▶ **EXTRACTED MATERIAL**
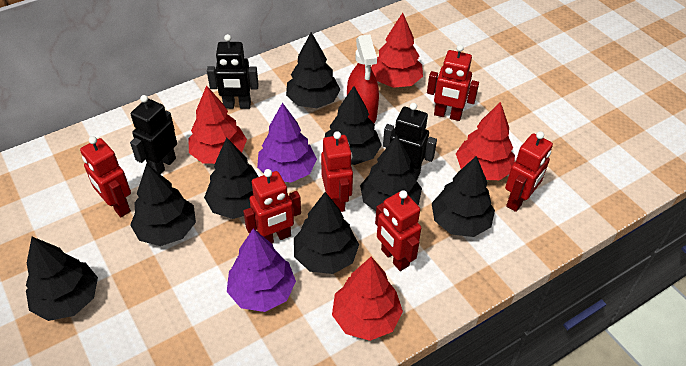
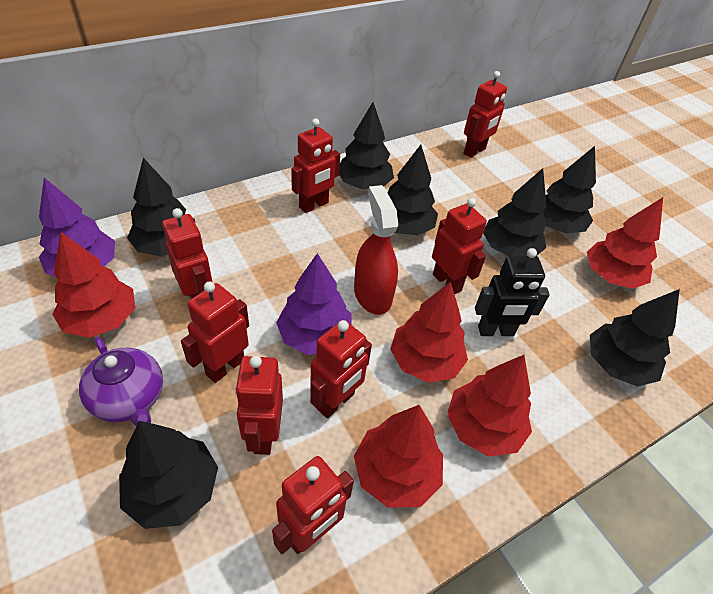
black robot: 3 -> 1
black tree: 8 -> 7
purple teapot: 0 -> 1
red robot: 6 -> 8
red tree: 4 -> 5

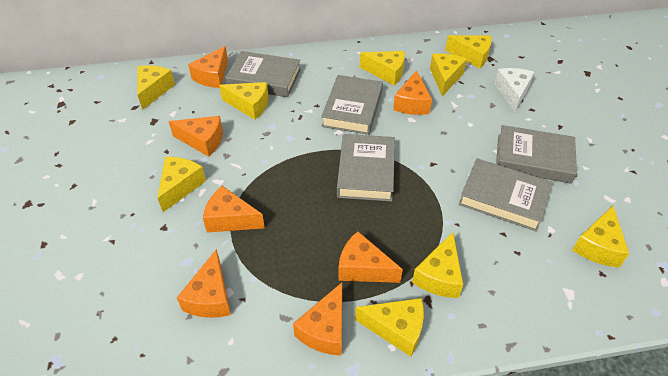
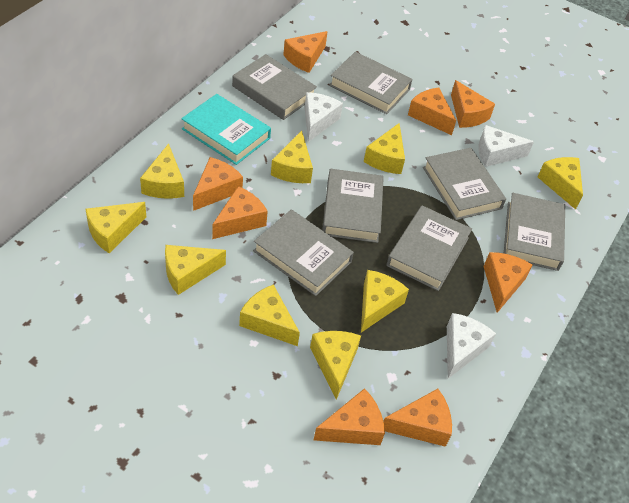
grey book: 5 -> 7
orange cheese: 7 -> 8
turquoise book: 0 -> 1
white cheese: 1 -> 3

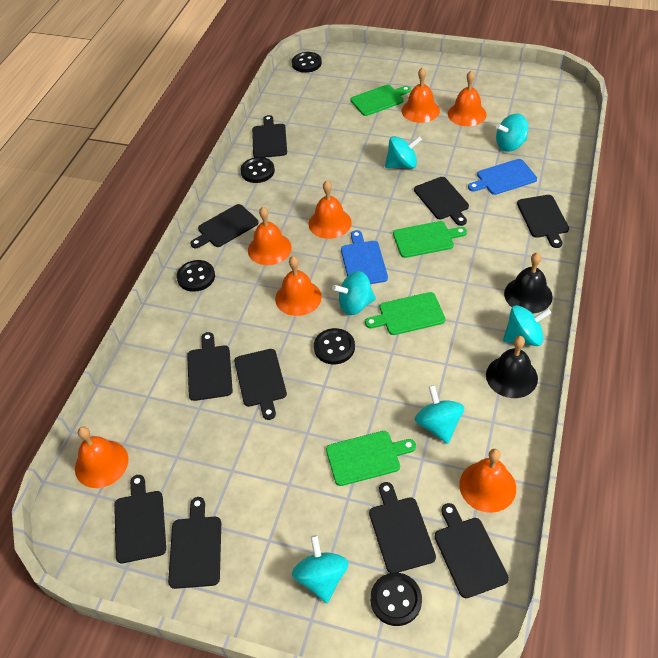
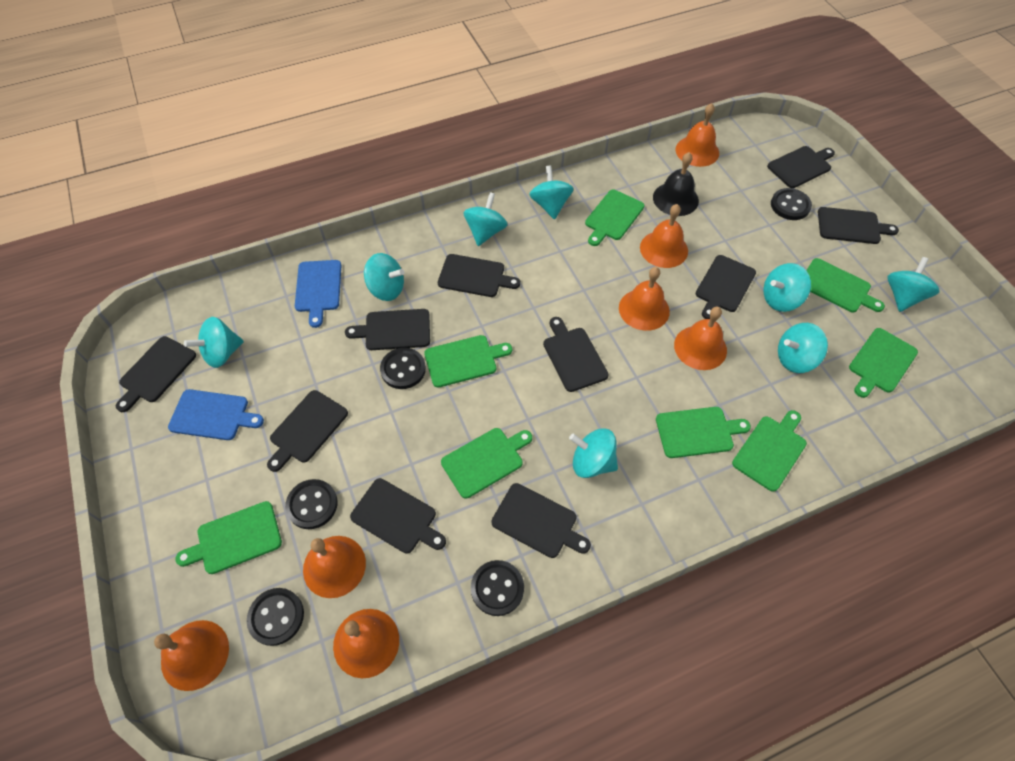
black bell: 2 -> 1
green cutting board: 4 -> 8
turquoise spinning top: 6 -> 8

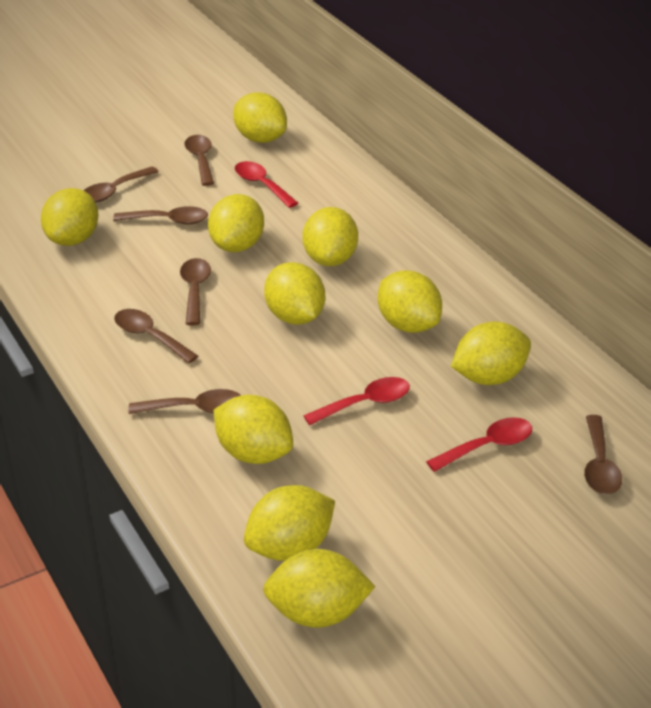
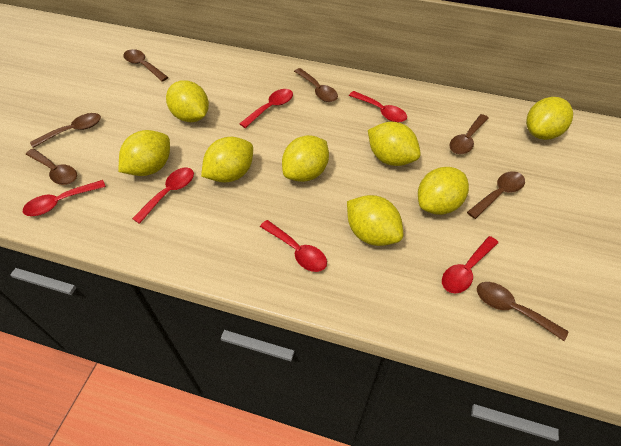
red spoon: 3 -> 6
yellow lemon: 10 -> 8

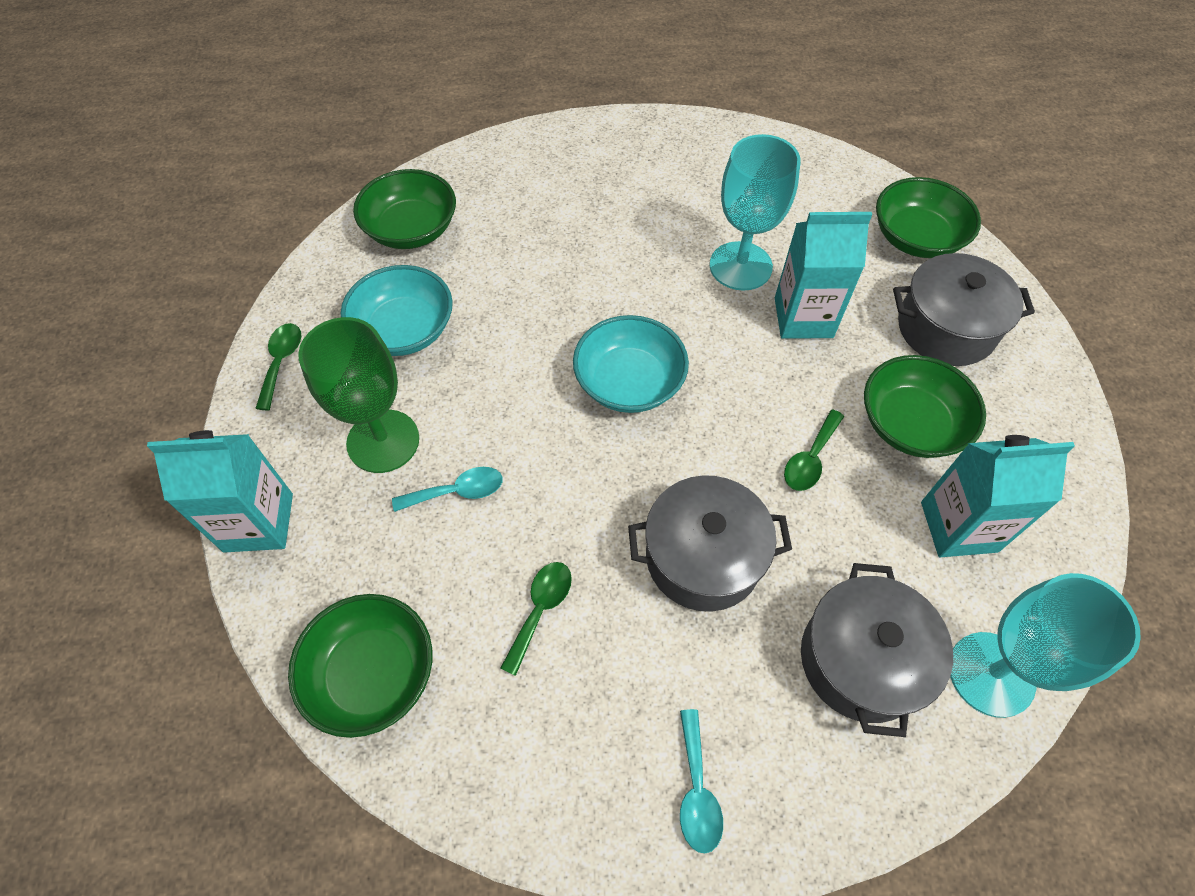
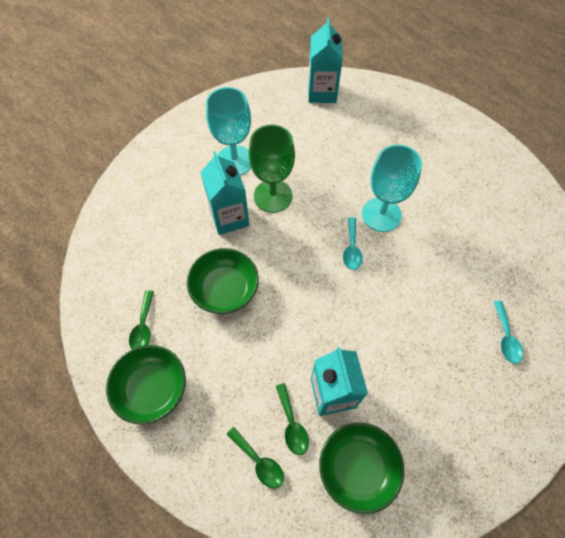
green bowl: 4 -> 3
grey pot: 3 -> 0
turquoise bowl: 2 -> 0

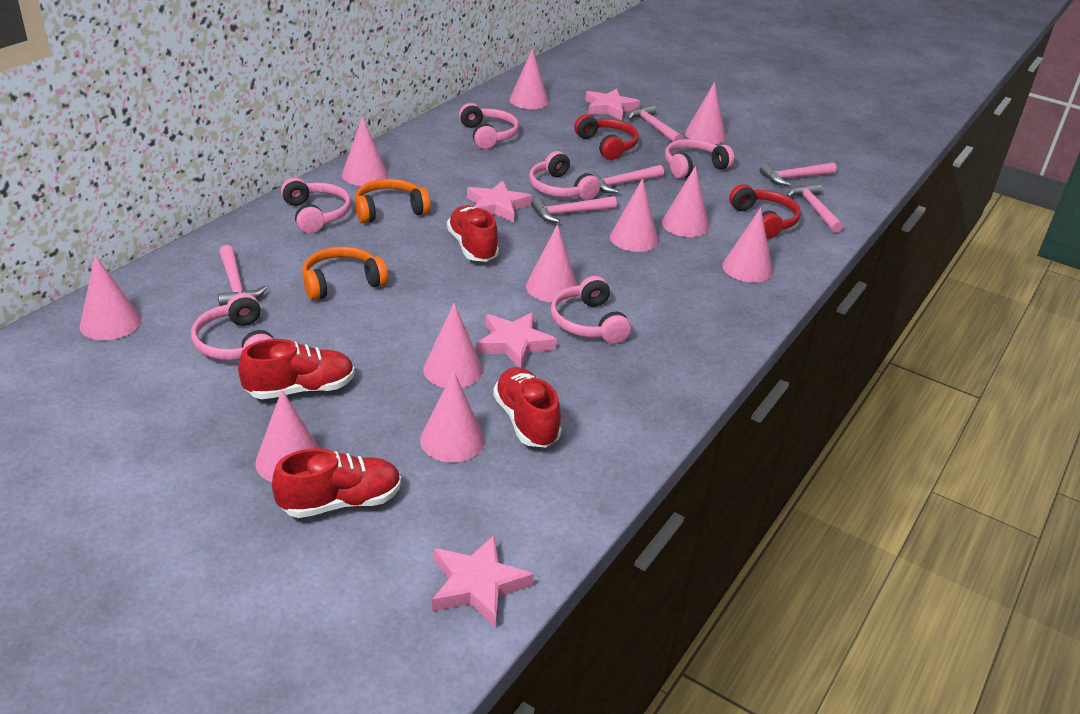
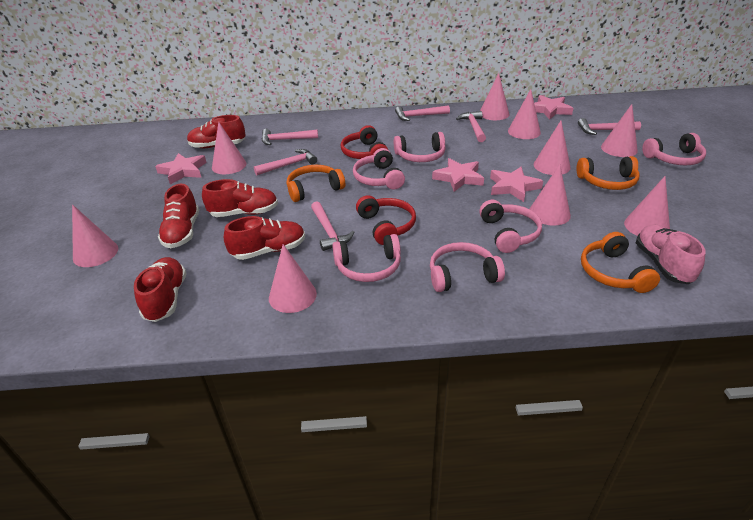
orange headphones: 2 -> 3
pink cone: 11 -> 9
pink shoe: 0 -> 1
red shoe: 4 -> 5

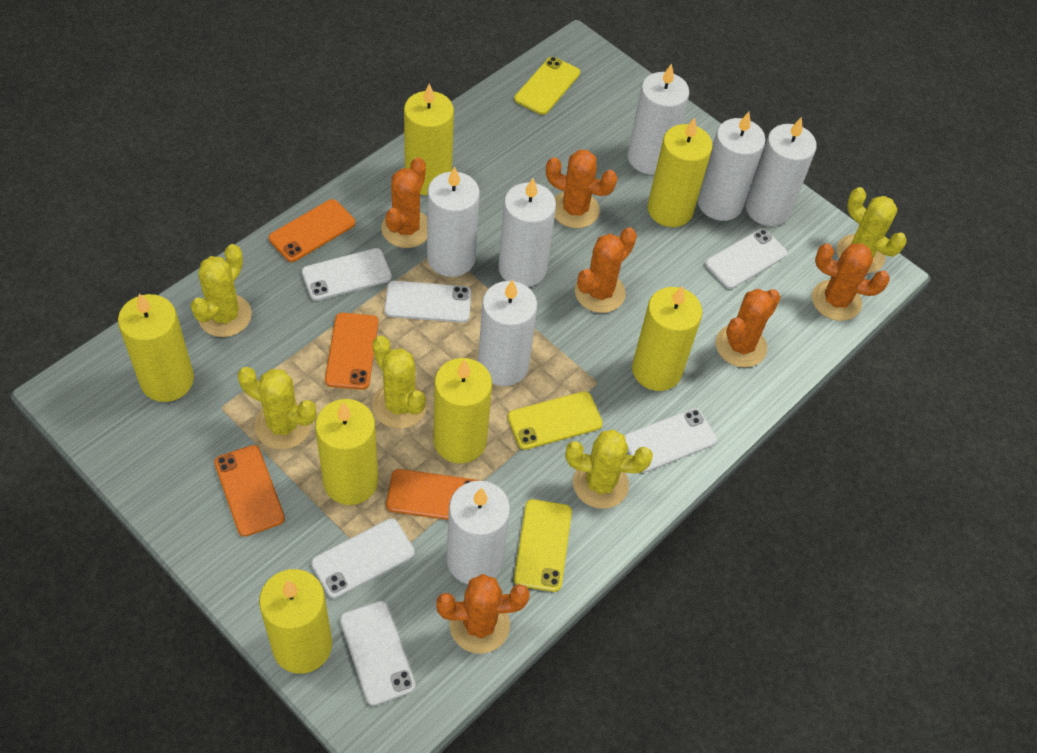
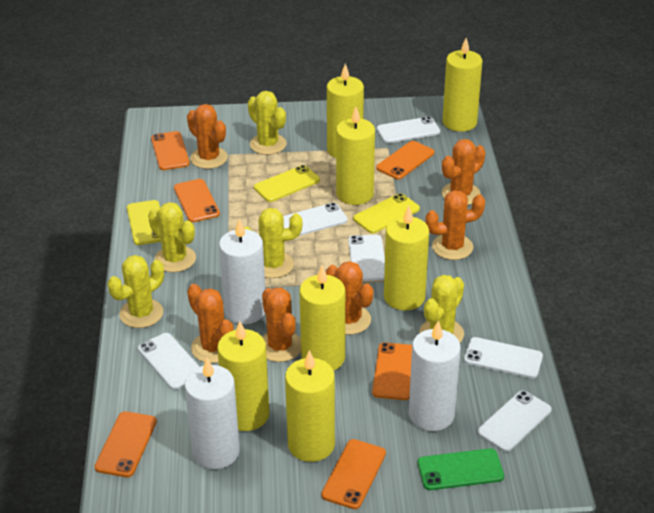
green phone: 0 -> 1
orange phone: 4 -> 6
white candle: 7 -> 3

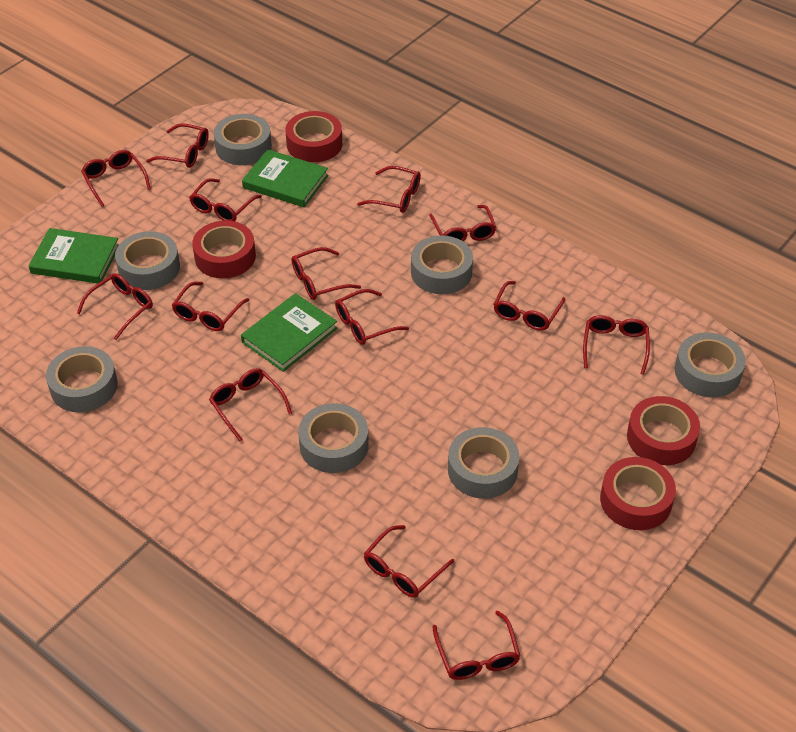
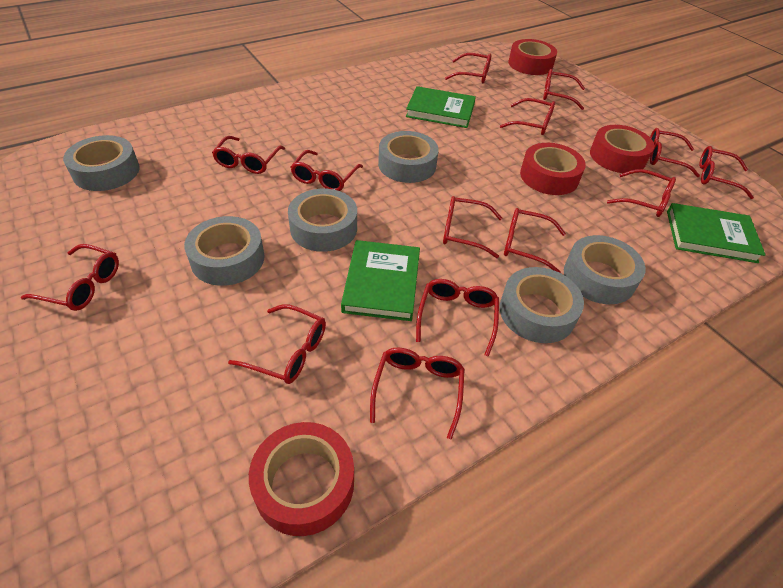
grey tape: 7 -> 6

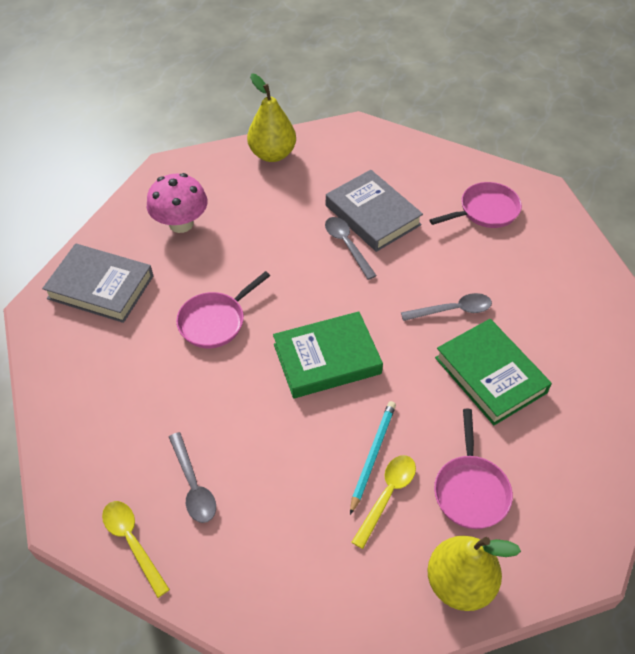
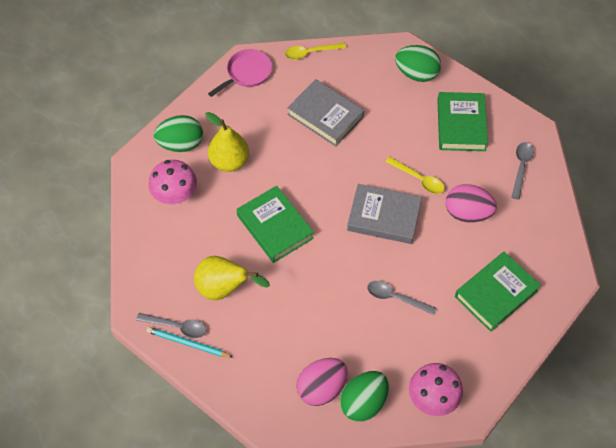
green book: 2 -> 3
green egg: 0 -> 3
pink egg: 0 -> 2
pink mushroom: 1 -> 2
pink pan: 3 -> 1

▶ **DESCRIPTION OF THE TASK**
Drop the images; restate the listing exactly.

▶ **WRITTEN ANSWER**
black robot: 3 -> 1
black tree: 8 -> 7
purple teapot: 0 -> 1
red robot: 6 -> 8
red tree: 4 -> 5

grey book: 5 -> 7
orange cheese: 7 -> 8
turquoise book: 0 -> 1
white cheese: 1 -> 3

black bell: 2 -> 1
green cutting board: 4 -> 8
turquoise spinning top: 6 -> 8

red spoon: 3 -> 6
yellow lemon: 10 -> 8

green bowl: 4 -> 3
grey pot: 3 -> 0
turquoise bowl: 2 -> 0

orange headphones: 2 -> 3
pink cone: 11 -> 9
pink shoe: 0 -> 1
red shoe: 4 -> 5

green phone: 0 -> 1
orange phone: 4 -> 6
white candle: 7 -> 3

grey tape: 7 -> 6

green book: 2 -> 3
green egg: 0 -> 3
pink egg: 0 -> 2
pink mushroom: 1 -> 2
pink pan: 3 -> 1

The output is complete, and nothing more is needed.